- Your assignment -
Your answer should be an exact copy of the listing.

- Stored data -

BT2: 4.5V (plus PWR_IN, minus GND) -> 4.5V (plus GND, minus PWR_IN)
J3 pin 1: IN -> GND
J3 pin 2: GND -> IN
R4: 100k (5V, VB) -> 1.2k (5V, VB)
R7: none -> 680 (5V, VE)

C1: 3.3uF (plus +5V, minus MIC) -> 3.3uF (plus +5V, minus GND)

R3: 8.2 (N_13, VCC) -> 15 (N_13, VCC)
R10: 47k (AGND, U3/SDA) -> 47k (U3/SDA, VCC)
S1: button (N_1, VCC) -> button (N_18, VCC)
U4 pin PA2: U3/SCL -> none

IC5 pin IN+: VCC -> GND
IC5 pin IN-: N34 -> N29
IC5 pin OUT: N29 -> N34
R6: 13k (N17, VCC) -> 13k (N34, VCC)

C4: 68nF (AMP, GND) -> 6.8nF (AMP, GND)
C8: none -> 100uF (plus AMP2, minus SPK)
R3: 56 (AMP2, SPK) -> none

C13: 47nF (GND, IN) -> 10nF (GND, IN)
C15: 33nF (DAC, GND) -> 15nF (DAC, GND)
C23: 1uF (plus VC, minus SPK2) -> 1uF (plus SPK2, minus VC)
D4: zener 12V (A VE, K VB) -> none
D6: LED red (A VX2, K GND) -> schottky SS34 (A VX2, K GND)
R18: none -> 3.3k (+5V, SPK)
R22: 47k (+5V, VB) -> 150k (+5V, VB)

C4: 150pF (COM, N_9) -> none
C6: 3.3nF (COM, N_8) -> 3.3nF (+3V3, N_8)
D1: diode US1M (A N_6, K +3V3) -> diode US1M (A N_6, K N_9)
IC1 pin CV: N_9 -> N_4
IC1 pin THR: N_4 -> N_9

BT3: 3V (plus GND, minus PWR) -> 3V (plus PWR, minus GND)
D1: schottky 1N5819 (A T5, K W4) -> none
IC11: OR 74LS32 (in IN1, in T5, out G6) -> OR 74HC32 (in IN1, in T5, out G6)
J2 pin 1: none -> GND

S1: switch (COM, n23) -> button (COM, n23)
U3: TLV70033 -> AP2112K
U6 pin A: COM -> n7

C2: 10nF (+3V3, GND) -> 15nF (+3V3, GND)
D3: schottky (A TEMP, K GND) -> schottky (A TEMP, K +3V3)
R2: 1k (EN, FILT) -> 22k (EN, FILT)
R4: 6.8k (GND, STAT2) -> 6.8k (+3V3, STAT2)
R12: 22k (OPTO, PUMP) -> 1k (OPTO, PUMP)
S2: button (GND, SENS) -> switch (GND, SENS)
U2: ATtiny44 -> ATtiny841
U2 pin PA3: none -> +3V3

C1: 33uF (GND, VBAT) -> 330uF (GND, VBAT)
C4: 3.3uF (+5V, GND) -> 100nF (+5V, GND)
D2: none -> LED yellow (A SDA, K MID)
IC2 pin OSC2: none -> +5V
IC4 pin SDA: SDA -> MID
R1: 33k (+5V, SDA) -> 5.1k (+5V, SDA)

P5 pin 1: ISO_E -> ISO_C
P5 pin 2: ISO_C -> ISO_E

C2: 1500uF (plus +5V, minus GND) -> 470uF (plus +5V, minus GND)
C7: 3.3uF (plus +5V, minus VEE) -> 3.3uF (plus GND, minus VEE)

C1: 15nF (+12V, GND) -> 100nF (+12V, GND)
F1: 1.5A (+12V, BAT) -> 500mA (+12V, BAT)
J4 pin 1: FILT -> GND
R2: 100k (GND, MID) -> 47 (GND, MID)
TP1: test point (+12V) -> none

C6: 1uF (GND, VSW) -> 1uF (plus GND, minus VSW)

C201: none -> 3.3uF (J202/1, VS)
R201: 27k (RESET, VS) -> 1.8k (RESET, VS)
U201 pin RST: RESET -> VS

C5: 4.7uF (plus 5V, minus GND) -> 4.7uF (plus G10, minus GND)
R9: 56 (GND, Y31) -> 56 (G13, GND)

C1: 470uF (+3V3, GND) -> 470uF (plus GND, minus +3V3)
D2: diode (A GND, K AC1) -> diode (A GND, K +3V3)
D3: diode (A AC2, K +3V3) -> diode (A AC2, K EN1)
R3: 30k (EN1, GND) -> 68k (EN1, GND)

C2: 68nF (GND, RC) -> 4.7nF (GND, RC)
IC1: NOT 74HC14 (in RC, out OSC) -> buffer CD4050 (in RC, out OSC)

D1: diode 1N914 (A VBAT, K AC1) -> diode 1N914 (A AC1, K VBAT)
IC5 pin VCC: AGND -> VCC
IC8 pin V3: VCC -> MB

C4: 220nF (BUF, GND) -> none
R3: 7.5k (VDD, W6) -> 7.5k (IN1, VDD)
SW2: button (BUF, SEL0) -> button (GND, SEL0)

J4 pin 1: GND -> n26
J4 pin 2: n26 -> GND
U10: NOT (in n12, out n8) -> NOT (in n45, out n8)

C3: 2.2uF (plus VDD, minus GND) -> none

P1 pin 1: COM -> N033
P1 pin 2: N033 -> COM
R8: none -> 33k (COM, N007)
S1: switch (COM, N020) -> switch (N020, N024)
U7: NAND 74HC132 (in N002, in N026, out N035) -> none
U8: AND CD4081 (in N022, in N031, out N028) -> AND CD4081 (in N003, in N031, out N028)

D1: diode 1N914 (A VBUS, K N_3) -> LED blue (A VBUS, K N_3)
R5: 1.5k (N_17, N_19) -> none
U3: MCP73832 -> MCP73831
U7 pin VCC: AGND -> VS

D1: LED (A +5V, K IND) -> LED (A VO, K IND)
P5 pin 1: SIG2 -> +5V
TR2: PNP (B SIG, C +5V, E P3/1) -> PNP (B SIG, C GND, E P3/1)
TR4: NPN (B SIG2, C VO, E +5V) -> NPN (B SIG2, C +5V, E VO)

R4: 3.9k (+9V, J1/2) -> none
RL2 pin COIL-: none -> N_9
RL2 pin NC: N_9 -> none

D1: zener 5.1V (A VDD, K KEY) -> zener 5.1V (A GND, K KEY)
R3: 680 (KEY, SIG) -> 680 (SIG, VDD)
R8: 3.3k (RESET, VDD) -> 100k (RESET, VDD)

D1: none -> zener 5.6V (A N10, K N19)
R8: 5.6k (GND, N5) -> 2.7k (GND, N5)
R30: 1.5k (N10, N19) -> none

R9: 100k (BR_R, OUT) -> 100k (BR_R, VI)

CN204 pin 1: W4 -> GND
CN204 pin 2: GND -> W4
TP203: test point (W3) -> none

- Solved exercise -
BT2: 4.5V (plus PWR_IN, minus GND) -> 4.5V (plus GND, minus PWR_IN)
J3 pin 1: IN -> GND
J3 pin 2: GND -> IN
R4: 100k (5V, VB) -> 1.2k (5V, VB)
R7: none -> 680 (5V, VE)

C1: 3.3uF (plus +5V, minus MIC) -> 3.3uF (plus +5V, minus GND)

R3: 8.2 (N_13, VCC) -> 15 (N_13, VCC)
R10: 47k (AGND, U3/SDA) -> 47k (U3/SDA, VCC)
S1: button (N_1, VCC) -> button (N_18, VCC)
U4 pin PA2: U3/SCL -> none

IC5 pin IN+: VCC -> GND
IC5 pin IN-: N34 -> N29
IC5 pin OUT: N29 -> N34
R6: 13k (N17, VCC) -> 13k (N34, VCC)

C4: 68nF (AMP, GND) -> 6.8nF (AMP, GND)
C8: none -> 100uF (plus AMP2, minus SPK)
R3: 56 (AMP2, SPK) -> none

C13: 47nF (GND, IN) -> 10nF (GND, IN)
C15: 33nF (DAC, GND) -> 15nF (DAC, GND)
C23: 1uF (plus VC, minus SPK2) -> 1uF (plus SPK2, minus VC)
D4: zener 12V (A VE, K VB) -> none
D6: LED red (A VX2, K GND) -> schottky SS34 (A VX2, K GND)
R18: none -> 3.3k (+5V, SPK)
R22: 47k (+5V, VB) -> 150k (+5V, VB)

C4: 150pF (COM, N_9) -> none
C6: 3.3nF (COM, N_8) -> 3.3nF (+3V3, N_8)
D1: diode US1M (A N_6, K +3V3) -> diode US1M (A N_6, K N_9)
IC1 pin CV: N_9 -> N_4
IC1 pin THR: N_4 -> N_9

BT3: 3V (plus GND, minus PWR) -> 3V (plus PWR, minus GND)
D1: schottky 1N5819 (A T5, K W4) -> none
IC11: OR 74LS32 (in IN1, in T5, out G6) -> OR 74HC32 (in IN1, in T5, out G6)
J2 pin 1: none -> GND

S1: switch (COM, n23) -> button (COM, n23)
U3: TLV70033 -> AP2112K
U6 pin A: COM -> n7

C2: 10nF (+3V3, GND) -> 15nF (+3V3, GND)
D3: schottky (A TEMP, K GND) -> schottky (A TEMP, K +3V3)
R2: 1k (EN, FILT) -> 22k (EN, FILT)
R4: 6.8k (GND, STAT2) -> 6.8k (+3V3, STAT2)
R12: 22k (OPTO, PUMP) -> 1k (OPTO, PUMP)
S2: button (GND, SENS) -> switch (GND, SENS)
U2: ATtiny44 -> ATtiny841
U2 pin PA3: none -> +3V3

C1: 33uF (GND, VBAT) -> 330uF (GND, VBAT)
C4: 3.3uF (+5V, GND) -> 100nF (+5V, GND)
D2: none -> LED yellow (A SDA, K MID)
IC2 pin OSC2: none -> +5V
IC4 pin SDA: SDA -> MID
R1: 33k (+5V, SDA) -> 5.1k (+5V, SDA)

P5 pin 1: ISO_E -> ISO_C
P5 pin 2: ISO_C -> ISO_E

C2: 1500uF (plus +5V, minus GND) -> 470uF (plus +5V, minus GND)
C7: 3.3uF (plus +5V, minus VEE) -> 3.3uF (plus GND, minus VEE)

C1: 15nF (+12V, GND) -> 100nF (+12V, GND)
F1: 1.5A (+12V, BAT) -> 500mA (+12V, BAT)
J4 pin 1: FILT -> GND
R2: 100k (GND, MID) -> 47 (GND, MID)
TP1: test point (+12V) -> none

C6: 1uF (GND, VSW) -> 1uF (plus GND, minus VSW)

C201: none -> 3.3uF (J202/1, VS)
R201: 27k (RESET, VS) -> 1.8k (RESET, VS)
U201 pin RST: RESET -> VS

C5: 4.7uF (plus 5V, minus GND) -> 4.7uF (plus G10, minus GND)
R9: 56 (GND, Y31) -> 56 (G13, GND)

C1: 470uF (+3V3, GND) -> 470uF (plus GND, minus +3V3)
D2: diode (A GND, K AC1) -> diode (A GND, K +3V3)
D3: diode (A AC2, K +3V3) -> diode (A AC2, K EN1)
R3: 30k (EN1, GND) -> 68k (EN1, GND)

C2: 68nF (GND, RC) -> 4.7nF (GND, RC)
IC1: NOT 74HC14 (in RC, out OSC) -> buffer CD4050 (in RC, out OSC)

D1: diode 1N914 (A VBAT, K AC1) -> diode 1N914 (A AC1, K VBAT)
IC5 pin VCC: AGND -> VCC
IC8 pin V3: VCC -> MB

C4: 220nF (BUF, GND) -> none
R3: 7.5k (VDD, W6) -> 7.5k (IN1, VDD)
SW2: button (BUF, SEL0) -> button (GND, SEL0)

J4 pin 1: GND -> n26
J4 pin 2: n26 -> GND
U10: NOT (in n12, out n8) -> NOT (in n45, out n8)

C3: 2.2uF (plus VDD, minus GND) -> none

P1 pin 1: COM -> N033
P1 pin 2: N033 -> COM
R8: none -> 33k (COM, N007)
S1: switch (COM, N020) -> switch (N020, N024)
U7: NAND 74HC132 (in N002, in N026, out N035) -> none
U8: AND CD4081 (in N022, in N031, out N028) -> AND CD4081 (in N003, in N031, out N028)

D1: diode 1N914 (A VBUS, K N_3) -> LED blue (A VBUS, K N_3)
R5: 1.5k (N_17, N_19) -> none
U3: MCP73832 -> MCP73831
U7 pin VCC: AGND -> VS

D1: LED (A +5V, K IND) -> LED (A VO, K IND)
P5 pin 1: SIG2 -> +5V
TR2: PNP (B SIG, C +5V, E P3/1) -> PNP (B SIG, C GND, E P3/1)
TR4: NPN (B SIG2, C VO, E +5V) -> NPN (B SIG2, C +5V, E VO)

R4: 3.9k (+9V, J1/2) -> none
RL2 pin COIL-: none -> N_9
RL2 pin NC: N_9 -> none

D1: zener 5.1V (A VDD, K KEY) -> zener 5.1V (A GND, K KEY)
R3: 680 (KEY, SIG) -> 680 (SIG, VDD)
R8: 3.3k (RESET, VDD) -> 100k (RESET, VDD)

D1: none -> zener 5.6V (A N10, K N19)
R8: 5.6k (GND, N5) -> 2.7k (GND, N5)
R30: 1.5k (N10, N19) -> none

R9: 100k (BR_R, OUT) -> 100k (BR_R, VI)

CN204 pin 1: W4 -> GND
CN204 pin 2: GND -> W4
TP203: test point (W3) -> none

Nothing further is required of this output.